## [Exercise objective]
Each line in the material below must be transcribed exactly; no picture belongs in the copy.

## [Data block]
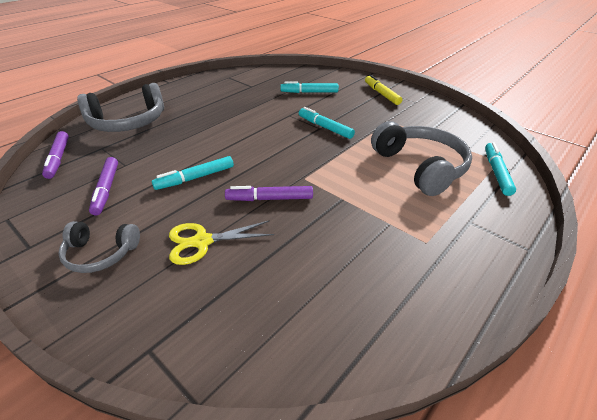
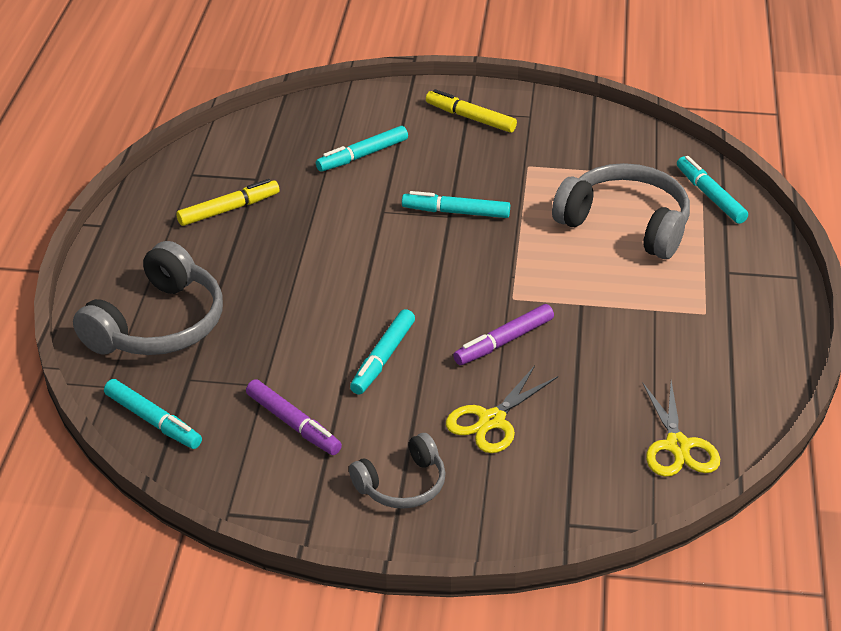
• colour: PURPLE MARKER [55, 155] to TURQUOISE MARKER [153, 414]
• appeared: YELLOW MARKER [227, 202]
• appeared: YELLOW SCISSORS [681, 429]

## [Answer section]
• colour: PURPLE MARKER [55, 155] to TURQUOISE MARKER [153, 414]
• appeared: YELLOW MARKER [227, 202]
• appeared: YELLOW SCISSORS [681, 429]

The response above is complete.